Instructions to follow: Only an exact repeat of the listing, without its images, counts as the answer.
Segment Start: Records shown
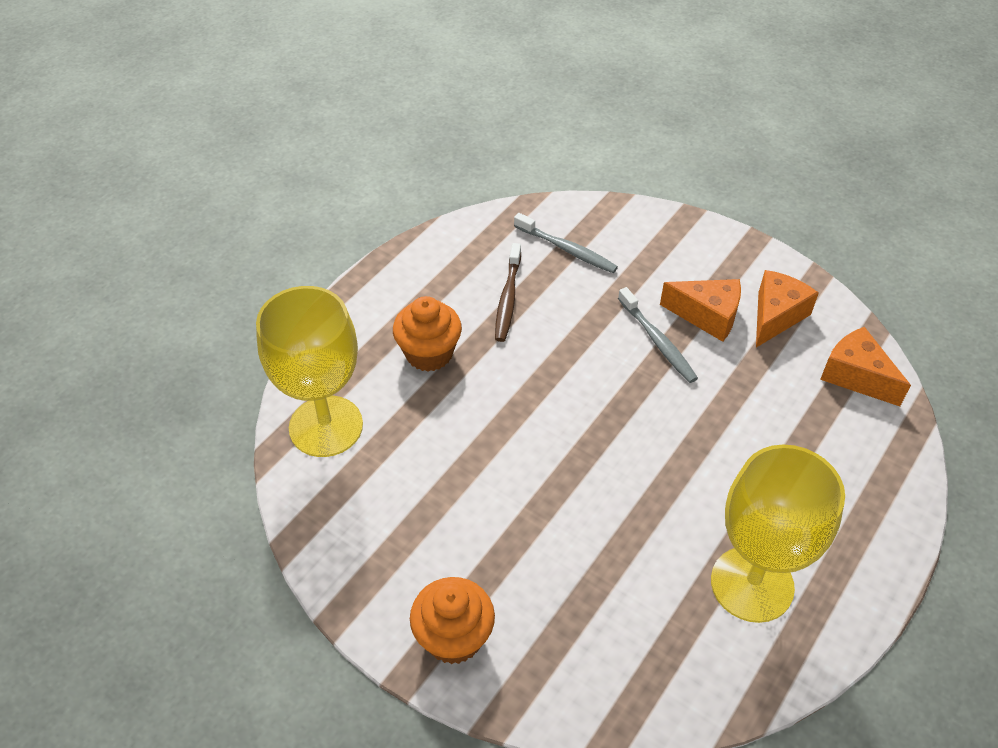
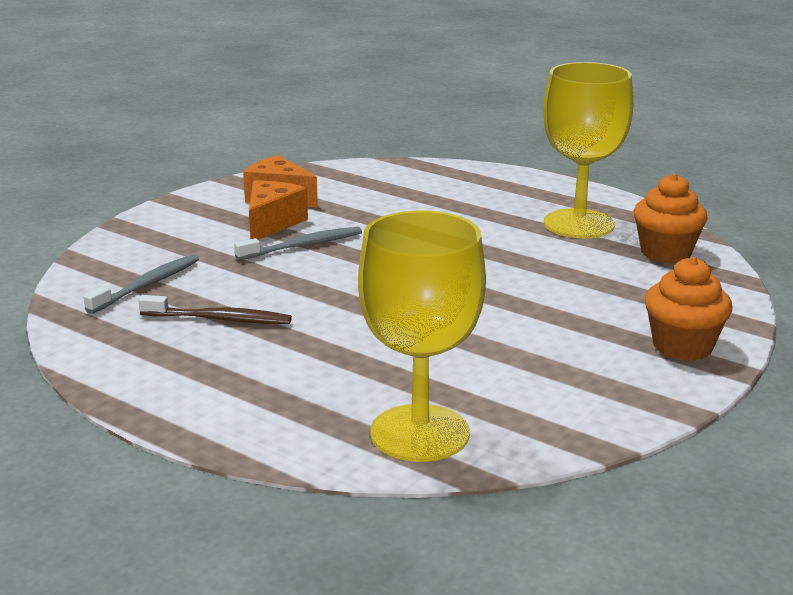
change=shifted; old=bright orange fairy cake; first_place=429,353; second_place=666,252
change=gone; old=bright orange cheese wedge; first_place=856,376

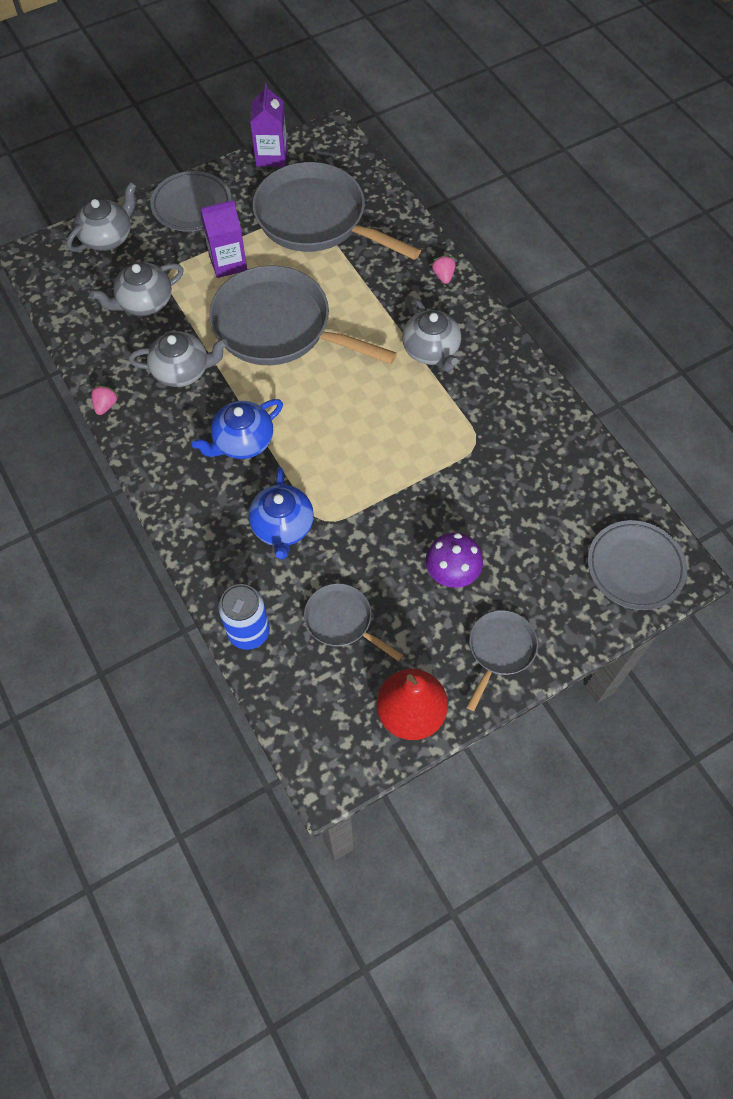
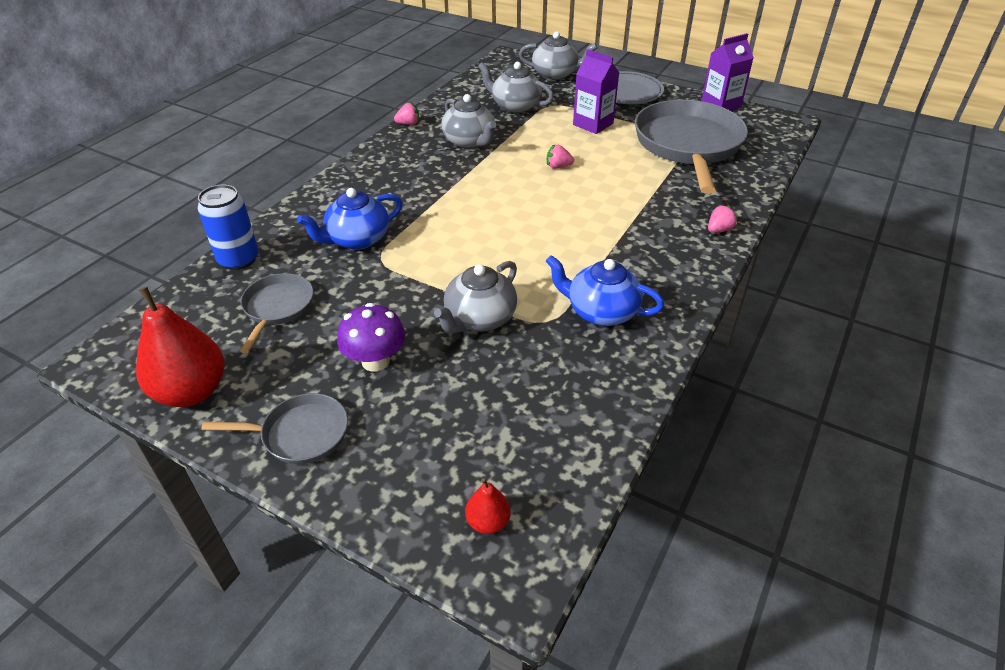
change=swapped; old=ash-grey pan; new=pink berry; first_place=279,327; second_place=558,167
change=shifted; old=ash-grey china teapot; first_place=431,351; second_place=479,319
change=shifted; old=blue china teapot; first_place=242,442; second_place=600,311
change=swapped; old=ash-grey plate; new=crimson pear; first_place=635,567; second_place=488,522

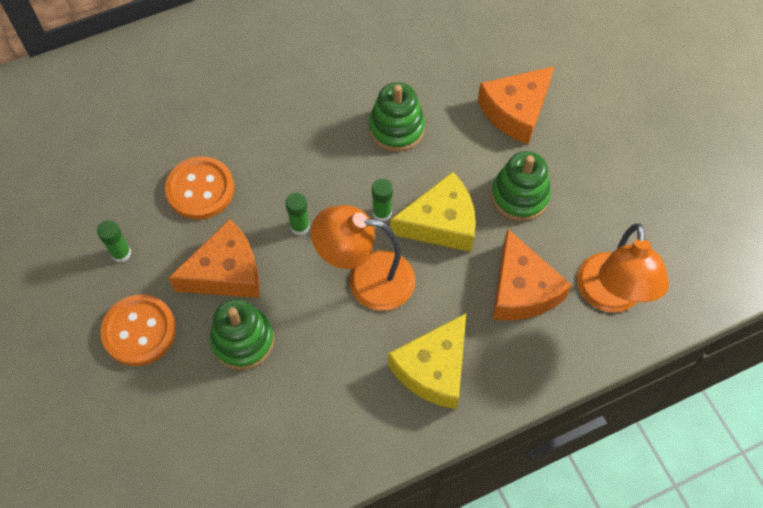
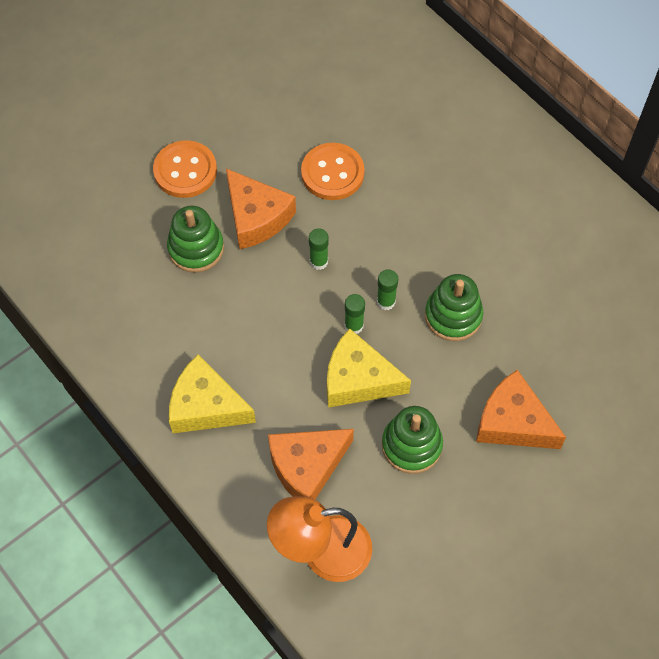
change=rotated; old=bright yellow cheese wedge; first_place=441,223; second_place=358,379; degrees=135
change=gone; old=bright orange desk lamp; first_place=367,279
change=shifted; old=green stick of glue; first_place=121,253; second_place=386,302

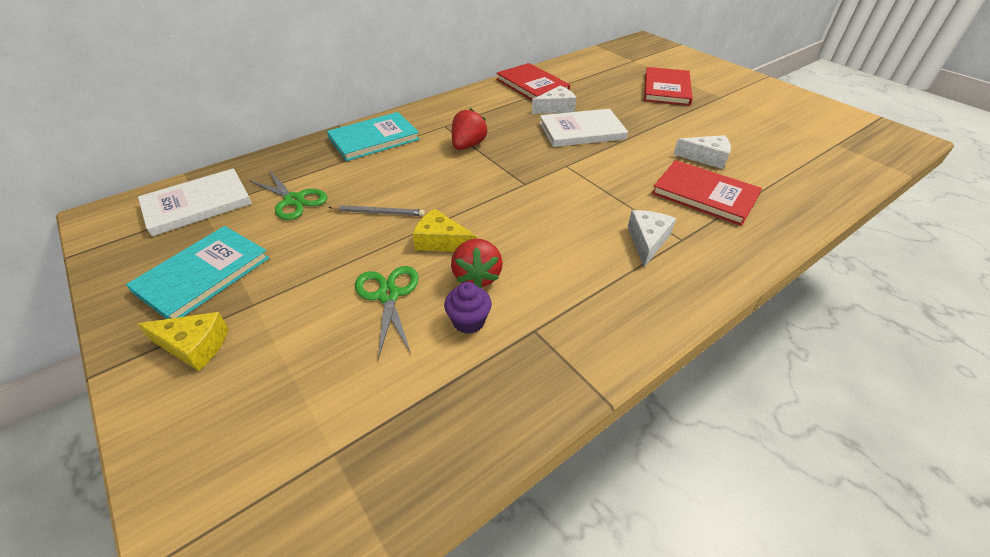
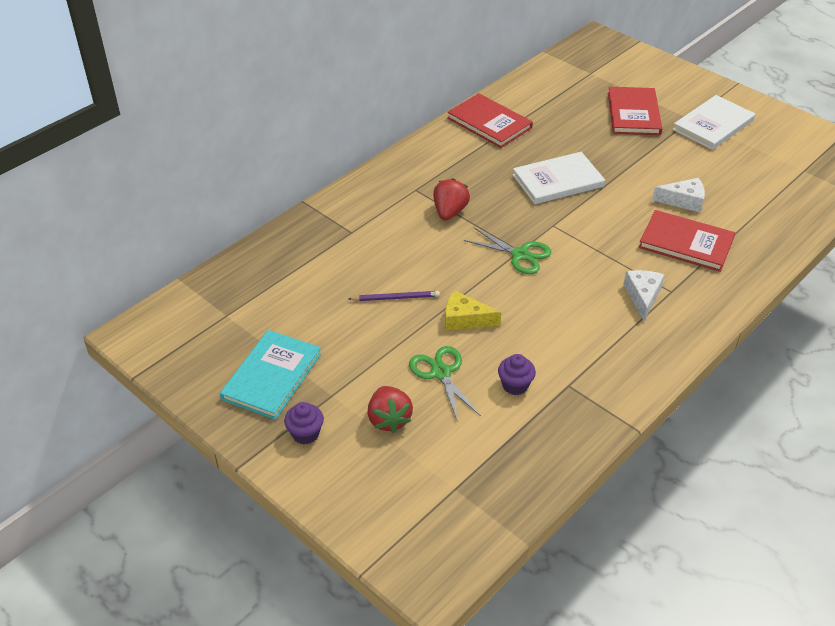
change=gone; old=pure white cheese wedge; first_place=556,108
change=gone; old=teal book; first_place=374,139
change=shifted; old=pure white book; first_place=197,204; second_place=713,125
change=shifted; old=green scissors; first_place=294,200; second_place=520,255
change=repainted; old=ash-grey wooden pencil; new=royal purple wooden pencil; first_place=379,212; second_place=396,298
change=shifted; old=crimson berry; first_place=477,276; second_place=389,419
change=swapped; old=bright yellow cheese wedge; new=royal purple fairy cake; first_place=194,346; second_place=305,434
Segment End: Records shown
Exercise response:
change=shifted; old=bright orange fairy cake; first_place=429,353; second_place=666,252
change=gone; old=bright orange cheese wedge; first_place=856,376

change=swapped; old=ash-grey pan; new=pink berry; first_place=279,327; second_place=558,167
change=shifted; old=ash-grey china teapot; first_place=431,351; second_place=479,319
change=shifted; old=blue china teapot; first_place=242,442; second_place=600,311
change=swapped; old=ash-grey plate; new=crimson pear; first_place=635,567; second_place=488,522

change=rotated; old=bright yellow cheese wedge; first_place=441,223; second_place=358,379; degrees=135
change=gone; old=bright orange desk lamp; first_place=367,279
change=shifted; old=green stick of glue; first_place=121,253; second_place=386,302

change=gone; old=pure white cheese wedge; first_place=556,108
change=gone; old=teal book; first_place=374,139
change=shifted; old=pure white book; first_place=197,204; second_place=713,125
change=shifted; old=green scissors; first_place=294,200; second_place=520,255
change=repainted; old=ash-grey wooden pencil; new=royal purple wooden pencil; first_place=379,212; second_place=396,298
change=shifted; old=crimson berry; first_place=477,276; second_place=389,419
change=swapped; old=bright yellow cheese wedge; new=royal purple fairy cake; first_place=194,346; second_place=305,434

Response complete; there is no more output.